### Supplied data
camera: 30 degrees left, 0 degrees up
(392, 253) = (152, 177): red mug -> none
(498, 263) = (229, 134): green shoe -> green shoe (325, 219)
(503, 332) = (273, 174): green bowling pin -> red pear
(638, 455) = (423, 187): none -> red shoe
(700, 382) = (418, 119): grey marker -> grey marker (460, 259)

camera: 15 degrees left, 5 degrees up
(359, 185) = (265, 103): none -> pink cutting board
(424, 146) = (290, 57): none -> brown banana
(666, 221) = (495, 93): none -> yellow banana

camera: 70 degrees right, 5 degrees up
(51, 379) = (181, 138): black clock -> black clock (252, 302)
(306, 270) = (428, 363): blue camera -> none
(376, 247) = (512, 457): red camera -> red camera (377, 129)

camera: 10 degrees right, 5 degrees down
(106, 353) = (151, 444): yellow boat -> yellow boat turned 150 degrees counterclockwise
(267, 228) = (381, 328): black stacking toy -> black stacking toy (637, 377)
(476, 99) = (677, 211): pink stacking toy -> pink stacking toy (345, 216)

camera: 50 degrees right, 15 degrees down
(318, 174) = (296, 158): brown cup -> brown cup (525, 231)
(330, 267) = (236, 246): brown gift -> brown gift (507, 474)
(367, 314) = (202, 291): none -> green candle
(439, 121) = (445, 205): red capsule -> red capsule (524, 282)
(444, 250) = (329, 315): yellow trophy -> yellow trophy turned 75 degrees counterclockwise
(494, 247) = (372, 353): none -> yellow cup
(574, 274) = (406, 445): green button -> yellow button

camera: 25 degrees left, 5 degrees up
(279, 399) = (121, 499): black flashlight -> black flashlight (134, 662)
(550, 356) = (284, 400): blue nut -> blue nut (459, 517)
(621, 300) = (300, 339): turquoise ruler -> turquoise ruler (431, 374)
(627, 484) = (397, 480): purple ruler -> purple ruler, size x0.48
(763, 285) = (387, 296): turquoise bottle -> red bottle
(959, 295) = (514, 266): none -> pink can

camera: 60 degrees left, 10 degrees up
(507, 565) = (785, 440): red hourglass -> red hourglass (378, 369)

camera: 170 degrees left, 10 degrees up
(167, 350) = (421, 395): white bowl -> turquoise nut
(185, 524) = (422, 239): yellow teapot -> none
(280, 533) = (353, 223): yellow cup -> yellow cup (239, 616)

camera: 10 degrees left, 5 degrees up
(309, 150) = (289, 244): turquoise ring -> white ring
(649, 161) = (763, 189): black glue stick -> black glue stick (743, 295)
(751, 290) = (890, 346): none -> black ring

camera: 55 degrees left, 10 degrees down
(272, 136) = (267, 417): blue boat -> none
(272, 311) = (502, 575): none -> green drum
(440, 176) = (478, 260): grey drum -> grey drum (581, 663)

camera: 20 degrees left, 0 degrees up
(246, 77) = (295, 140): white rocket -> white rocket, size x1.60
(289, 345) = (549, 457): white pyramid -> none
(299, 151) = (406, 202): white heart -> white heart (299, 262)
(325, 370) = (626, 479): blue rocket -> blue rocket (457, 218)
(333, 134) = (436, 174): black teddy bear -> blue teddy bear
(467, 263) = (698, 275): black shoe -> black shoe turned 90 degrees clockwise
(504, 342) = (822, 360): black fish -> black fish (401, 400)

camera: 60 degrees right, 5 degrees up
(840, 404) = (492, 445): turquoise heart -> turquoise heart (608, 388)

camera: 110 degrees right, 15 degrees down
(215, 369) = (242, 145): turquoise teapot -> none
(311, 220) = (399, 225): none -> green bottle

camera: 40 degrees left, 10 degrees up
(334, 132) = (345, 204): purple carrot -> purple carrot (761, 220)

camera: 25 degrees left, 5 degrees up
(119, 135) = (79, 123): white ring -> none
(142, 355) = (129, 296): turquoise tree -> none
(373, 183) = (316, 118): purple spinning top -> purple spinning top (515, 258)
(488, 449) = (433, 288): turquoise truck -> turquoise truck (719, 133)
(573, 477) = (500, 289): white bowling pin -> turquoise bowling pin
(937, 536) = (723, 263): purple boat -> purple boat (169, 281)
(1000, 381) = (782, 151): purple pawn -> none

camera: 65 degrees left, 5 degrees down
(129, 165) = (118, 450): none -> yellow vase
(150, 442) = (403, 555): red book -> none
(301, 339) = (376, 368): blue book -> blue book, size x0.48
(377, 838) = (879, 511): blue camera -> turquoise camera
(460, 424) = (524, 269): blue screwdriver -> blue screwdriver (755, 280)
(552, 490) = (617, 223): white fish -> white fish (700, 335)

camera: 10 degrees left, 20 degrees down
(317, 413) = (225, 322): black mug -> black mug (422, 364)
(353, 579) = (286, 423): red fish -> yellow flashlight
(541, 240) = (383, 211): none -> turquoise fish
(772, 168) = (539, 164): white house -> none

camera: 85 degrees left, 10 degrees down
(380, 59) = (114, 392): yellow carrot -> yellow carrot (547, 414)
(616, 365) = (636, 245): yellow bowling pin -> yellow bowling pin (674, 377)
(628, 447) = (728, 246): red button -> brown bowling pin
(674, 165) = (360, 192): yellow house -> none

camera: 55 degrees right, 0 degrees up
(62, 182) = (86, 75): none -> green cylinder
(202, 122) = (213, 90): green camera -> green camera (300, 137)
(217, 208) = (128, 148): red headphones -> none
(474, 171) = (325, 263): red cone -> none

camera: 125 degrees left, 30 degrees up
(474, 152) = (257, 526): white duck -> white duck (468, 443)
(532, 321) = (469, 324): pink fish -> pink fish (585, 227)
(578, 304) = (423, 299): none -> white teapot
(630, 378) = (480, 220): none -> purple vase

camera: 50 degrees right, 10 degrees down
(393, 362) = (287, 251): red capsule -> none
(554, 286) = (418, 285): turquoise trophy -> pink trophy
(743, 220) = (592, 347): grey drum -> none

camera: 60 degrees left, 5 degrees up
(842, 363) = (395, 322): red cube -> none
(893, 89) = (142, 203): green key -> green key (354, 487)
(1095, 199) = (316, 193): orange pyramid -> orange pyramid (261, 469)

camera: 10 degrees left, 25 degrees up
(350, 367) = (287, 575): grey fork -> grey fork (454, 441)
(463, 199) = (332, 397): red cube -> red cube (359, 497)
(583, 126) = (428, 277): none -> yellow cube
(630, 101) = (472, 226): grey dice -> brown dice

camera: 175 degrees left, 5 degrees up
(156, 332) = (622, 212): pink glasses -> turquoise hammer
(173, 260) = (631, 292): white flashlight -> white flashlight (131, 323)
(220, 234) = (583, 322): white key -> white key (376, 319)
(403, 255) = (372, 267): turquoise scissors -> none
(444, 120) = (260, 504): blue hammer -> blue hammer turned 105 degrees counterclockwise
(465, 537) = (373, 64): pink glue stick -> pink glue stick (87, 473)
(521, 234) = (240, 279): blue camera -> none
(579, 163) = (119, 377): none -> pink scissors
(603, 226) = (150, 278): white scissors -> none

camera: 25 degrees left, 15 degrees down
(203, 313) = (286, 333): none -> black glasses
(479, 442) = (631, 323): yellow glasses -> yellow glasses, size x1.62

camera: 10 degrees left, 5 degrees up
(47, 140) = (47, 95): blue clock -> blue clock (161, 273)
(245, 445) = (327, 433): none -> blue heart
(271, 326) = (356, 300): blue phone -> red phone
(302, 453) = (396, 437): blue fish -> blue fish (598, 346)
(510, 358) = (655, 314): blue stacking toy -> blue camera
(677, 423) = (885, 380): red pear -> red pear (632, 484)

### To do
All of the material, restated exactly, is the expected result.

### Answer
camera: 30 degrees left, 0 degrees up
(392, 253) = (152, 177): red mug -> none
(498, 263) = (229, 134): green shoe -> green shoe (325, 219)
(503, 332) = (273, 174): green bowling pin -> red pear
(638, 455) = (423, 187): none -> red shoe
(700, 382) = (418, 119): grey marker -> grey marker (460, 259)

camera: 15 degrees left, 5 degrees up
(359, 185) = (265, 103): none -> pink cutting board
(424, 146) = (290, 57): none -> brown banana
(666, 221) = (495, 93): none -> yellow banana

camera: 70 degrees right, 5 degrees up
(51, 379) = (181, 138): black clock -> black clock (252, 302)
(306, 270) = (428, 363): blue camera -> none
(376, 247) = (512, 457): red camera -> red camera (377, 129)

camera: 10 degrees right, 5 degrees down
(106, 353) = (151, 444): yellow boat -> yellow boat turned 150 degrees counterclockwise
(267, 228) = (381, 328): black stacking toy -> black stacking toy (637, 377)
(476, 99) = (677, 211): pink stacking toy -> pink stacking toy (345, 216)

camera: 50 degrees right, 15 degrees down
(318, 174) = (296, 158): brown cup -> brown cup (525, 231)
(330, 267) = (236, 246): brown gift -> brown gift (507, 474)
(367, 314) = (202, 291): none -> green candle
(439, 121) = (445, 205): red capsule -> red capsule (524, 282)
(444, 250) = (329, 315): yellow trophy -> yellow trophy turned 75 degrees counterclockwise
(494, 247) = (372, 353): none -> yellow cup
(574, 274) = (406, 445): green button -> yellow button

camera: 25 degrees left, 5 degrees up
(279, 399) = (121, 499): black flashlight -> black flashlight (134, 662)
(550, 356) = (284, 400): blue nut -> blue nut (459, 517)
(621, 300) = (300, 339): turquoise ruler -> turquoise ruler (431, 374)
(627, 484) = (397, 480): purple ruler -> purple ruler, size x0.48
(763, 285) = (387, 296): turquoise bottle -> red bottle
(959, 295) = (514, 266): none -> pink can

camera: 60 degrees left, 10 degrees up
(507, 565) = (785, 440): red hourglass -> red hourglass (378, 369)

camera: 170 degrees left, 10 degrees up
(167, 350) = (421, 395): white bowl -> turquoise nut
(185, 524) = (422, 239): yellow teapot -> none
(280, 533) = (353, 223): yellow cup -> yellow cup (239, 616)

camera: 10 degrees left, 5 degrees up
(309, 150) = (289, 244): turquoise ring -> white ring
(649, 161) = (763, 189): black glue stick -> black glue stick (743, 295)
(751, 290) = (890, 346): none -> black ring

camera: 55 degrees left, 10 degrees down
(272, 136) = (267, 417): blue boat -> none
(272, 311) = (502, 575): none -> green drum
(440, 176) = (478, 260): grey drum -> grey drum (581, 663)

camera: 20 degrees left, 0 degrees up
(246, 77) = (295, 140): white rocket -> white rocket, size x1.60
(289, 345) = (549, 457): white pyramid -> none
(299, 151) = (406, 202): white heart -> white heart (299, 262)
(325, 370) = (626, 479): blue rocket -> blue rocket (457, 218)
(333, 134) = (436, 174): black teddy bear -> blue teddy bear
(467, 263) = (698, 275): black shoe -> black shoe turned 90 degrees clockwise
(504, 342) = (822, 360): black fish -> black fish (401, 400)

camera: 60 degrees right, 5 degrees up
(840, 404) = (492, 445): turquoise heart -> turquoise heart (608, 388)

camera: 110 degrees right, 15 degrees down
(215, 369) = (242, 145): turquoise teapot -> none
(311, 220) = (399, 225): none -> green bottle

camera: 40 degrees left, 10 degrees up
(334, 132) = (345, 204): purple carrot -> purple carrot (761, 220)

camera: 25 degrees left, 5 degrees up
(119, 135) = (79, 123): white ring -> none
(142, 355) = (129, 296): turquoise tree -> none
(373, 183) = (316, 118): purple spinning top -> purple spinning top (515, 258)
(488, 449) = (433, 288): turquoise truck -> turquoise truck (719, 133)
(573, 477) = (500, 289): white bowling pin -> turquoise bowling pin
(937, 536) = (723, 263): purple boat -> purple boat (169, 281)
(1000, 381) = (782, 151): purple pawn -> none

camera: 65 degrees left, 5 degrees down
(129, 165) = (118, 450): none -> yellow vase
(150, 442) = (403, 555): red book -> none
(301, 339) = (376, 368): blue book -> blue book, size x0.48
(377, 838) = (879, 511): blue camera -> turquoise camera
(460, 424) = (524, 269): blue screwdriver -> blue screwdriver (755, 280)
(552, 490) = (617, 223): white fish -> white fish (700, 335)

camera: 10 degrees left, 20 degrees down
(317, 413) = (225, 322): black mug -> black mug (422, 364)
(353, 579) = (286, 423): red fish -> yellow flashlight
(541, 240) = (383, 211): none -> turquoise fish
(772, 168) = (539, 164): white house -> none

camera: 85 degrees left, 10 degrees down
(380, 59) = (114, 392): yellow carrot -> yellow carrot (547, 414)
(616, 365) = (636, 245): yellow bowling pin -> yellow bowling pin (674, 377)
(628, 447) = (728, 246): red button -> brown bowling pin
(674, 165) = (360, 192): yellow house -> none

camera: 55 degrees right, 0 degrees up
(62, 182) = (86, 75): none -> green cylinder
(202, 122) = (213, 90): green camera -> green camera (300, 137)
(217, 208) = (128, 148): red headphones -> none
(474, 171) = (325, 263): red cone -> none

camera: 125 degrees left, 30 degrees up
(474, 152) = (257, 526): white duck -> white duck (468, 443)
(532, 321) = (469, 324): pink fish -> pink fish (585, 227)
(578, 304) = (423, 299): none -> white teapot
(630, 378) = (480, 220): none -> purple vase

camera: 50 degrees right, 10 degrees down
(393, 362) = (287, 251): red capsule -> none
(554, 286) = (418, 285): turquoise trophy -> pink trophy
(743, 220) = (592, 347): grey drum -> none

camera: 60 degrees left, 5 degrees up
(842, 363) = (395, 322): red cube -> none
(893, 89) = (142, 203): green key -> green key (354, 487)
(1095, 199) = (316, 193): orange pyramid -> orange pyramid (261, 469)

camera: 10 degrees left, 25 degrees up
(350, 367) = (287, 575): grey fork -> grey fork (454, 441)
(463, 199) = (332, 397): red cube -> red cube (359, 497)
(583, 126) = (428, 277): none -> yellow cube
(630, 101) = (472, 226): grey dice -> brown dice

camera: 175 degrees left, 5 degrees up
(156, 332) = (622, 212): pink glasses -> turquoise hammer
(173, 260) = (631, 292): white flashlight -> white flashlight (131, 323)
(220, 234) = (583, 322): white key -> white key (376, 319)
(403, 255) = (372, 267): turquoise scissors -> none
(444, 120) = (260, 504): blue hammer -> blue hammer turned 105 degrees counterclockwise
(465, 537) = (373, 64): pink glue stick -> pink glue stick (87, 473)
(521, 234) = (240, 279): blue camera -> none
(579, 163) = (119, 377): none -> pink scissors
(603, 226) = (150, 278): white scissors -> none

camera: 25 degrees left, 15 degrees down
(203, 313) = (286, 333): none -> black glasses
(479, 442) = (631, 323): yellow glasses -> yellow glasses, size x1.62

camera: 10 degrees left, 5 degrees up
(47, 140) = (47, 95): blue clock -> blue clock (161, 273)
(245, 445) = (327, 433): none -> blue heart
(271, 326) = (356, 300): blue phone -> red phone
(302, 453) = (396, 437): blue fish -> blue fish (598, 346)
(510, 358) = (655, 314): blue stacking toy -> blue camera
(677, 423) = (885, 380): red pear -> red pear (632, 484)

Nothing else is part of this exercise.